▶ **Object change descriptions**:
[Start of section]

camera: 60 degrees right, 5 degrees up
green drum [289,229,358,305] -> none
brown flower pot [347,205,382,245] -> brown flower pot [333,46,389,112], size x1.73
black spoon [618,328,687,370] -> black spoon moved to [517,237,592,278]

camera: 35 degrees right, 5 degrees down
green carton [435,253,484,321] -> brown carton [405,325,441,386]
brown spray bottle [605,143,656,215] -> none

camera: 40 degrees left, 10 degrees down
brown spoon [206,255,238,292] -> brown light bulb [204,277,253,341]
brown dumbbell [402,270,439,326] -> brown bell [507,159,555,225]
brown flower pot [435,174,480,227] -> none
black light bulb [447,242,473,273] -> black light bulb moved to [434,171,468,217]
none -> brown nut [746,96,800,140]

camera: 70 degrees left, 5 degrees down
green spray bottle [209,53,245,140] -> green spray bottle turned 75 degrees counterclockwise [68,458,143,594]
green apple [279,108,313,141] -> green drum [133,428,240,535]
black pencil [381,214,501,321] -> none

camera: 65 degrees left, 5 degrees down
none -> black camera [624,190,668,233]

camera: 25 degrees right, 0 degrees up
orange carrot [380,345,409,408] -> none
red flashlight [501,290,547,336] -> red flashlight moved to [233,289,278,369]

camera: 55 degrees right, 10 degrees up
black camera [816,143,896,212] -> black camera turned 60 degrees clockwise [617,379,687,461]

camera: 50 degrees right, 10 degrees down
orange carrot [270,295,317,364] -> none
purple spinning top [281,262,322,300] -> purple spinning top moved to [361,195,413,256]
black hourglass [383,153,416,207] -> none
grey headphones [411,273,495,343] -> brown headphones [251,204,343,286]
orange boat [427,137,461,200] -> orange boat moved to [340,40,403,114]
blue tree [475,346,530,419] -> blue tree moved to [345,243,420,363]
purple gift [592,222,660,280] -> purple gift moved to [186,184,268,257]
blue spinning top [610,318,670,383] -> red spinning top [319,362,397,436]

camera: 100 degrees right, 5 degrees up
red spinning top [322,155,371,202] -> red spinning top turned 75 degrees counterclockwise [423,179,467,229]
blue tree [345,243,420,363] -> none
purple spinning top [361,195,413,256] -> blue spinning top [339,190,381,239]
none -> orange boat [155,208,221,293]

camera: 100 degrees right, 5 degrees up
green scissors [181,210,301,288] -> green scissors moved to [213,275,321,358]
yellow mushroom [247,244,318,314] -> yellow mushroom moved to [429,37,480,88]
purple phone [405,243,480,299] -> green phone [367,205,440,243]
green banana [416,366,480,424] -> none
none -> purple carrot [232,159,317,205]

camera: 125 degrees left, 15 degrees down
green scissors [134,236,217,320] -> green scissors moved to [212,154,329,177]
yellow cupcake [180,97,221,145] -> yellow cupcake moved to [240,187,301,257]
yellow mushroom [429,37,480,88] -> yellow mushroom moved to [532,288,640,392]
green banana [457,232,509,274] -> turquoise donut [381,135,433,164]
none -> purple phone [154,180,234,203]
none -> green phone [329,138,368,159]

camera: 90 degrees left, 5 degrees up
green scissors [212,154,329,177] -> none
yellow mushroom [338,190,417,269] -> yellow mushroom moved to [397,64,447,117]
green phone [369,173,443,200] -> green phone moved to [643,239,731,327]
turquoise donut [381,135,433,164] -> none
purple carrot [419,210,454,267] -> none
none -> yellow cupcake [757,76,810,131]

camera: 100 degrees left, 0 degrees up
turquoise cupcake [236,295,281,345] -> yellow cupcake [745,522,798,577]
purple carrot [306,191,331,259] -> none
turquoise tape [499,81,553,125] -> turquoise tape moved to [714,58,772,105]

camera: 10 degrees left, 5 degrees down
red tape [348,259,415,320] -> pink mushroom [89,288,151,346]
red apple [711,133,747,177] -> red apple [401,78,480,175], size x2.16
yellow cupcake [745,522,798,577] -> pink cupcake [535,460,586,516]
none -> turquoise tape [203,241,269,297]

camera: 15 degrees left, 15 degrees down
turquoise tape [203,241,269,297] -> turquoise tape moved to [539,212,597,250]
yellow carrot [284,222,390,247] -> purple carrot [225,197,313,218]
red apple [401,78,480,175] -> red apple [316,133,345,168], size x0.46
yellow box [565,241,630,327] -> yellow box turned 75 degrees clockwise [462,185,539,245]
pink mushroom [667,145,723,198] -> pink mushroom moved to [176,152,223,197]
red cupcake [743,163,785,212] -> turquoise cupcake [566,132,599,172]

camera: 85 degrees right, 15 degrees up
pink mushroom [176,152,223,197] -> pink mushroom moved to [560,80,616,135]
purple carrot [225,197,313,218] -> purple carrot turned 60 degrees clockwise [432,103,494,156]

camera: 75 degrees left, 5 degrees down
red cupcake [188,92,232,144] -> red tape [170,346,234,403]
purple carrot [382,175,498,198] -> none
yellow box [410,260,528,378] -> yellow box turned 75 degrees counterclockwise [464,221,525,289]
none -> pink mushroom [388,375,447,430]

[End of section]

▶ **To do**: Please say how many lines in the records above contain the word "orange", and give only that number.

▶ **Task solution**: 4